[Directions]: Reproduce the entries below line for line, with no changes.

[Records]
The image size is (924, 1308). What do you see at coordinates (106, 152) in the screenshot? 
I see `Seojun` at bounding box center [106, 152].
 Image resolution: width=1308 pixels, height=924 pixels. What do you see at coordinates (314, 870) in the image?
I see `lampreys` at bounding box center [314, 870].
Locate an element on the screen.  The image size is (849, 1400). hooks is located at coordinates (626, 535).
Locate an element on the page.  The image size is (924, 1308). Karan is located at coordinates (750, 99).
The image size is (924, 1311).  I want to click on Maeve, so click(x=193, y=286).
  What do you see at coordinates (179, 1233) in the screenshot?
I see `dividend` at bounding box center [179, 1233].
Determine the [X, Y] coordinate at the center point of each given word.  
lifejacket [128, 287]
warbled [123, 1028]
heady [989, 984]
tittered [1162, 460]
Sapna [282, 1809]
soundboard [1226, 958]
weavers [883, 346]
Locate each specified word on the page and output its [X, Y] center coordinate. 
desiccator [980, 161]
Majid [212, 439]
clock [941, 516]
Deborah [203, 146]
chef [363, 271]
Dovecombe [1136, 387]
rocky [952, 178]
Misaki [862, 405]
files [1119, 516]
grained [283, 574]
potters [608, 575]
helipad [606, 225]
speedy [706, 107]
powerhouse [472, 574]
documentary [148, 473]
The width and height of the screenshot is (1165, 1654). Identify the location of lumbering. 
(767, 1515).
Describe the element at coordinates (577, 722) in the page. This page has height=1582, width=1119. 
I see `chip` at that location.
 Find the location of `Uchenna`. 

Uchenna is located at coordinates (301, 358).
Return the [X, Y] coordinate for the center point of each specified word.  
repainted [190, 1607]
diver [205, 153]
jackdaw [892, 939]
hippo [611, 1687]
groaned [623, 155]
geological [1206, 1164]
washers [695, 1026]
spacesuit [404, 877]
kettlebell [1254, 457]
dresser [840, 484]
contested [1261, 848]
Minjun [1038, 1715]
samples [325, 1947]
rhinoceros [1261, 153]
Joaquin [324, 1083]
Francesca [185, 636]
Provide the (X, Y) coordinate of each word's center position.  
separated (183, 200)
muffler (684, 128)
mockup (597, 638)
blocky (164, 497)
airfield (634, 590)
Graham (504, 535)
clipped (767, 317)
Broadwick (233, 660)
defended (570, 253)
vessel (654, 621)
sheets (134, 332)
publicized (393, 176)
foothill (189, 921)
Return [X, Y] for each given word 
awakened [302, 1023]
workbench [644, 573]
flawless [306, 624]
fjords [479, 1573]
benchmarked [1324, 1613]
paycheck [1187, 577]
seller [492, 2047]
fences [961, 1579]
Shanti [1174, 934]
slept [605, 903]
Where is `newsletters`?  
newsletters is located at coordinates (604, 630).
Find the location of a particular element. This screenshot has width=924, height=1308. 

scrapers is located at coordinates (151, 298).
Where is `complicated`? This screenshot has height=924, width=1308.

[Full output]:
The image size is (924, 1308). What do you see at coordinates (106, 152) in the screenshot? 
I see `Seojun` at bounding box center [106, 152].
 Image resolution: width=1308 pixels, height=924 pixels. What do you see at coordinates (314, 870) in the image?
I see `lampreys` at bounding box center [314, 870].
Locate an element on the screen.  The image size is (849, 1400). hooks is located at coordinates (626, 535).
Locate an element on the page.  The image size is (924, 1308). Karan is located at coordinates (750, 99).
The image size is (924, 1311).  I want to click on Maeve, so click(x=193, y=286).
  What do you see at coordinates (179, 1233) in the screenshot?
I see `dividend` at bounding box center [179, 1233].
Determine the [X, Y] coordinate at the center point of each given word.  
lifejacket [128, 287]
warbled [123, 1028]
heady [989, 984]
tittered [1162, 460]
Sapna [282, 1809]
soundboard [1226, 958]
weavers [883, 346]
Locate each specified word on the page and output its [X, Y] center coordinate. 
desiccator [980, 161]
Majid [212, 439]
clock [941, 516]
Deborah [203, 146]
chef [363, 271]
Dovecombe [1136, 387]
rocky [952, 178]
Misaki [862, 405]
files [1119, 516]
grained [283, 574]
potters [608, 575]
helipad [606, 225]
speedy [706, 107]
powerhouse [472, 574]
documentary [148, 473]
The width and height of the screenshot is (1165, 1654). Identify the location of lumbering. 
(767, 1515).
Describe the element at coordinates (577, 722) in the page. This page has height=1582, width=1119. 
I see `chip` at that location.
 Find the location of `Uchenna`. 

Uchenna is located at coordinates (301, 358).
Return the [X, Y] coordinate for the center point of each specified word.  
repainted [190, 1607]
diver [205, 153]
jackdaw [892, 939]
hippo [611, 1687]
groaned [623, 155]
geological [1206, 1164]
washers [695, 1026]
spacesuit [404, 877]
kettlebell [1254, 457]
dresser [840, 484]
contested [1261, 848]
Minjun [1038, 1715]
samples [325, 1947]
rhinoceros [1261, 153]
Joaquin [324, 1083]
Francesca [185, 636]
Provide the (X, Y) coordinate of each word's center position.  
separated (183, 200)
muffler (684, 128)
mockup (597, 638)
blocky (164, 497)
airfield (634, 590)
Graham (504, 535)
clipped (767, 317)
Broadwick (233, 660)
defended (570, 253)
vessel (654, 621)
sheets (134, 332)
publicized (393, 176)
foothill (189, 921)
Return [X, Y] for each given word 
awakened [302, 1023]
workbench [644, 573]
flawless [306, 624]
fjords [479, 1573]
benchmarked [1324, 1613]
paycheck [1187, 577]
seller [492, 2047]
fences [961, 1579]
Shanti [1174, 934]
slept [605, 903]
Where is `newsletters`?  
newsletters is located at coordinates (604, 630).
Find the location of a particular element. This screenshot has width=924, height=1308. 

scrapers is located at coordinates (151, 298).
Where is `complicated`? This screenshot has height=924, width=1308.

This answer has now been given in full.